Collected data
------------------------------------------------

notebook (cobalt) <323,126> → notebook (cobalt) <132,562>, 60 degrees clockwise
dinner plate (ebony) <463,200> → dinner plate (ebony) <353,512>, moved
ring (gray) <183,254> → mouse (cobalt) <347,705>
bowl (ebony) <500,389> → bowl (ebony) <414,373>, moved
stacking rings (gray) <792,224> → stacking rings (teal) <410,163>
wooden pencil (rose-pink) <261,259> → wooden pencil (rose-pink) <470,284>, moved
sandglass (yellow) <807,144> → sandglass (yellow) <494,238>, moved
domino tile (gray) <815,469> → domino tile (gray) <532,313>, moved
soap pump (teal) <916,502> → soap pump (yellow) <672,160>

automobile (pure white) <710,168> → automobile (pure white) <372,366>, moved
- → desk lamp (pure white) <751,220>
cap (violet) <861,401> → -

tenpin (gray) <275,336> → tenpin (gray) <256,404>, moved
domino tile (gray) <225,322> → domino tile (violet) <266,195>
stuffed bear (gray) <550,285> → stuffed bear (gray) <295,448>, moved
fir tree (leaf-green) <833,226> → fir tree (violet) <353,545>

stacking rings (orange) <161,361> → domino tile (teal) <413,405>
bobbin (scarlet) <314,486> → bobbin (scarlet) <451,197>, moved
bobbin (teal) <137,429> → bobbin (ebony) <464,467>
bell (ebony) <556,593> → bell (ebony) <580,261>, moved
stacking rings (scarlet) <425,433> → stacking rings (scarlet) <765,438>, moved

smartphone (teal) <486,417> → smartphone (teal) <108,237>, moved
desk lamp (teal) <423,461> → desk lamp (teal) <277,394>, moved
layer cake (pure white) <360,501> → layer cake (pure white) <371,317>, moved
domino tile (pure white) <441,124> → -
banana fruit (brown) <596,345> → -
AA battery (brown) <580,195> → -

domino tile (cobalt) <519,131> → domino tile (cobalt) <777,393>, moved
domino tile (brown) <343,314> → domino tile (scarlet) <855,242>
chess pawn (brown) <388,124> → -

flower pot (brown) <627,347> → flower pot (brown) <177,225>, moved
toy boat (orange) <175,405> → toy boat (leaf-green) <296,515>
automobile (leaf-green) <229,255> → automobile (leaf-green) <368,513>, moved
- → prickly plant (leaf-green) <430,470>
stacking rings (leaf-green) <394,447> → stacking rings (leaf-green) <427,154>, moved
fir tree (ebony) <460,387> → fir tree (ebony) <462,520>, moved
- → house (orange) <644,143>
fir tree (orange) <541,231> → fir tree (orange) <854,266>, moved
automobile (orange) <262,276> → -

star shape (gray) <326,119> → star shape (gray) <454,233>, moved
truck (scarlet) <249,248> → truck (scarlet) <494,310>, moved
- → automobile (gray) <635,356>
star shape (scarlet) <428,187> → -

------------------------------------------------

- [Work instructions] Print the data word for word.

- [Task response]
notebook (cobalt) <323,126> → notebook (cobalt) <132,562>, 60 degrees clockwise
dinner plate (ebony) <463,200> → dinner plate (ebony) <353,512>, moved
ring (gray) <183,254> → mouse (cobalt) <347,705>
bowl (ebony) <500,389> → bowl (ebony) <414,373>, moved
stacking rings (gray) <792,224> → stacking rings (teal) <410,163>
wooden pencil (rose-pink) <261,259> → wooden pencil (rose-pink) <470,284>, moved
sandglass (yellow) <807,144> → sandglass (yellow) <494,238>, moved
domino tile (gray) <815,469> → domino tile (gray) <532,313>, moved
soap pump (teal) <916,502> → soap pump (yellow) <672,160>

automobile (pure white) <710,168> → automobile (pure white) <372,366>, moved
- → desk lamp (pure white) <751,220>
cap (violet) <861,401> → -

tenpin (gray) <275,336> → tenpin (gray) <256,404>, moved
domino tile (gray) <225,322> → domino tile (violet) <266,195>
stuffed bear (gray) <550,285> → stuffed bear (gray) <295,448>, moved
fir tree (leaf-green) <833,226> → fir tree (violet) <353,545>

stacking rings (orange) <161,361> → domino tile (teal) <413,405>
bobbin (scarlet) <314,486> → bobbin (scarlet) <451,197>, moved
bobbin (teal) <137,429> → bobbin (ebony) <464,467>
bell (ebony) <556,593> → bell (ebony) <580,261>, moved
stacking rings (scarlet) <425,433> → stacking rings (scarlet) <765,438>, moved

smartphone (teal) <486,417> → smartphone (teal) <108,237>, moved
desk lamp (teal) <423,461> → desk lamp (teal) <277,394>, moved
layer cake (pure white) <360,501> → layer cake (pure white) <371,317>, moved
domino tile (pure white) <441,124> → -
banana fruit (brown) <596,345> → -
AA battery (brown) <580,195> → -

domino tile (cobalt) <519,131> → domino tile (cobalt) <777,393>, moved
domino tile (brown) <343,314> → domino tile (scarlet) <855,242>
chess pawn (brown) <388,124> → -

flower pot (brown) <627,347> → flower pot (brown) <177,225>, moved
toy boat (orange) <175,405> → toy boat (leaf-green) <296,515>
automobile (leaf-green) <229,255> → automobile (leaf-green) <368,513>, moved
- → prickly plant (leaf-green) <430,470>
stacking rings (leaf-green) <394,447> → stacking rings (leaf-green) <427,154>, moved
fir tree (ebony) <460,387> → fir tree (ebony) <462,520>, moved
- → house (orange) <644,143>
fir tree (orange) <541,231> → fir tree (orange) <854,266>, moved
automobile (orange) <262,276> → -

star shape (gray) <326,119> → star shape (gray) <454,233>, moved
truck (scarlet) <249,248> → truck (scarlet) <494,310>, moved
- → automobile (gray) <635,356>
star shape (scarlet) <428,187> → -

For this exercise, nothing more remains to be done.